Start of DATA BELOW

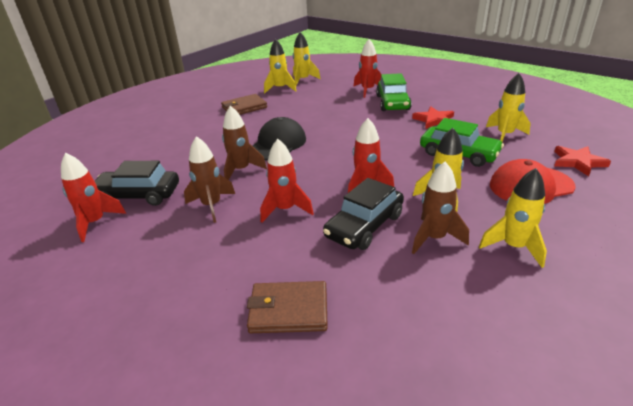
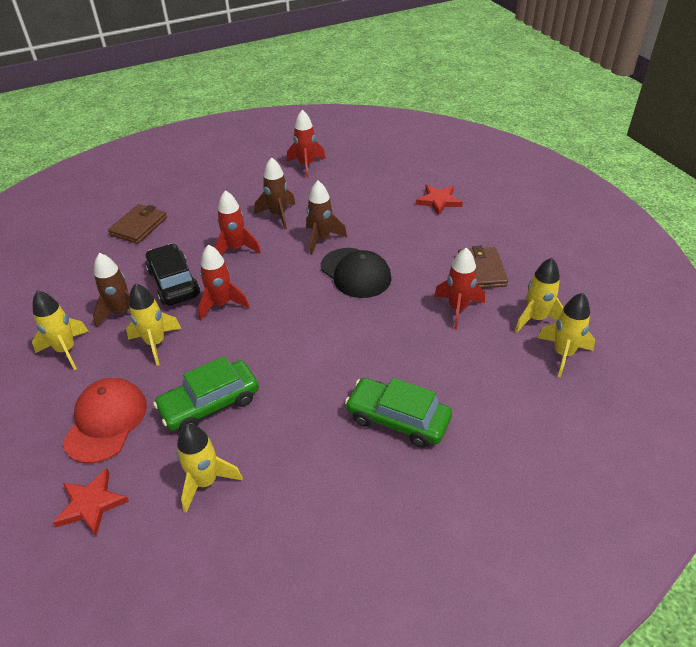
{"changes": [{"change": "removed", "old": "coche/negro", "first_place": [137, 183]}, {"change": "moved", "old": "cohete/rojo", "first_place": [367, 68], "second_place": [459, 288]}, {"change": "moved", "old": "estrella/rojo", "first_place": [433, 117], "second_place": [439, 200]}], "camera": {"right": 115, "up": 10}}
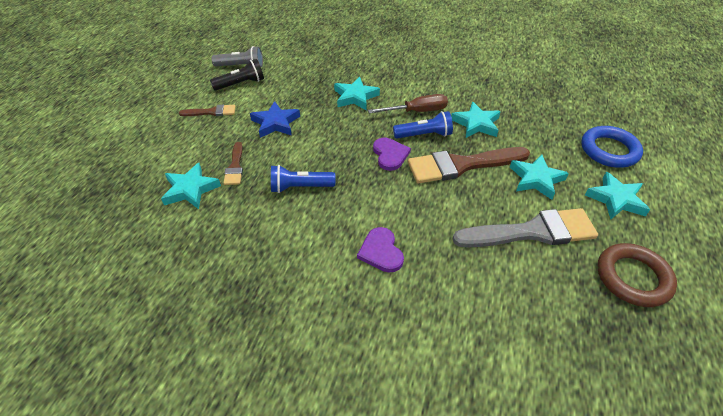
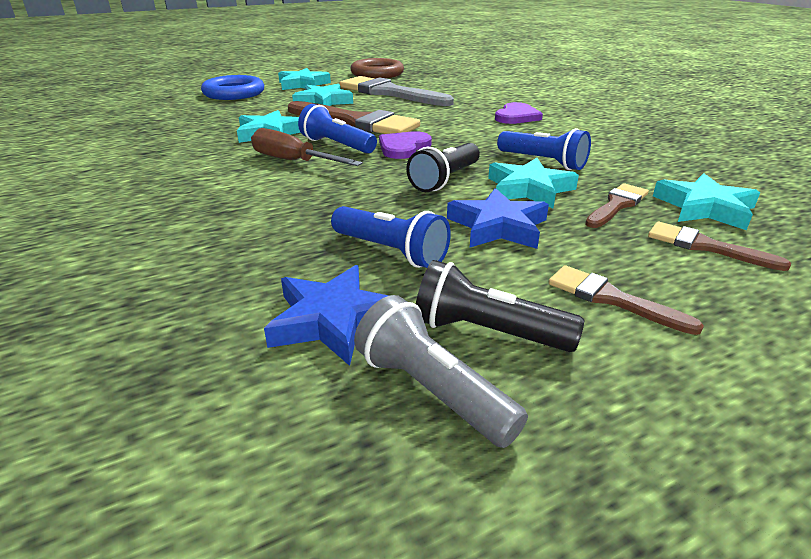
{"changes": [{"change": "added", "new": "estrella/azul", "second_place": [326, 315]}, {"change": "added", "new": "lámpara de mano/azul", "second_place": [391, 237]}, {"change": "added", "new": "lámpara de mano/negro", "second_place": [443, 167]}, {"change": "added", "new": "pincel/marrón", "second_place": [719, 246]}, {"change": "moved", "old": "estrella/turquesa", "first_place": [357, 93], "second_place": [533, 183]}], "camera": {"right": -135, "up": -15}}
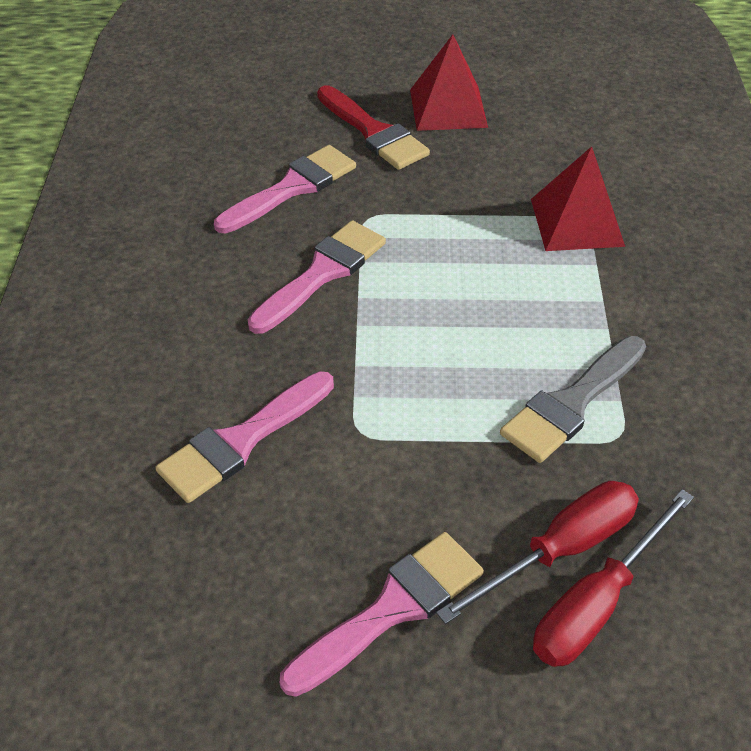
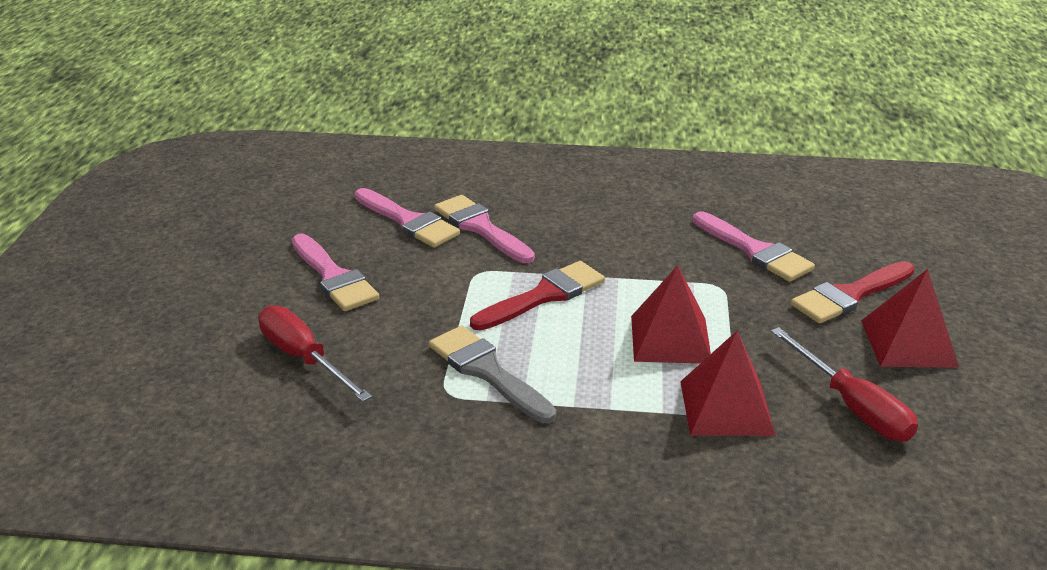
{"changes": [{"change": "added", "new": "pincel/rojo", "second_place": [537, 296]}, {"change": "added", "new": "pirámide/rojo", "second_place": [671, 314]}, {"change": "moved", "old": "pincel/rosa", "first_place": [317, 277], "second_place": [407, 217]}, {"change": "moved", "old": "destornillador/rojo", "first_place": [537, 552], "second_place": [844, 384]}], "camera": {"right": 95, "up": -15}}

End of DATA BELOW

DIRECTIONS FOR THIS TASK: Nothing but the pictures should be left out when the listing above is transcribed.

PROBLEM SOLUTION:
{"changes": [{"change": "removed", "old": "coche/negro", "first_place": [137, 183]}, {"change": "moved", "old": "cohete/rojo", "first_place": [367, 68], "second_place": [459, 288]}, {"change": "moved", "old": "estrella/rojo", "first_place": [433, 117], "second_place": [439, 200]}], "camera": {"right": 115, "up": 10}}
{"changes": [{"change": "added", "new": "estrella/azul", "second_place": [326, 315]}, {"change": "added", "new": "lámpara de mano/azul", "second_place": [391, 237]}, {"change": "added", "new": "lámpara de mano/negro", "second_place": [443, 167]}, {"change": "added", "new": "pincel/marrón", "second_place": [719, 246]}, {"change": "moved", "old": "estrella/turquesa", "first_place": [357, 93], "second_place": [533, 183]}], "camera": {"right": -135, "up": -15}}
{"changes": [{"change": "added", "new": "pincel/rojo", "second_place": [537, 296]}, {"change": "added", "new": "pirámide/rojo", "second_place": [671, 314]}, {"change": "moved", "old": "pincel/rosa", "first_place": [317, 277], "second_place": [407, 217]}, {"change": "moved", "old": "destornillador/rojo", "first_place": [537, 552], "second_place": [844, 384]}], "camera": {"right": 95, "up": -15}}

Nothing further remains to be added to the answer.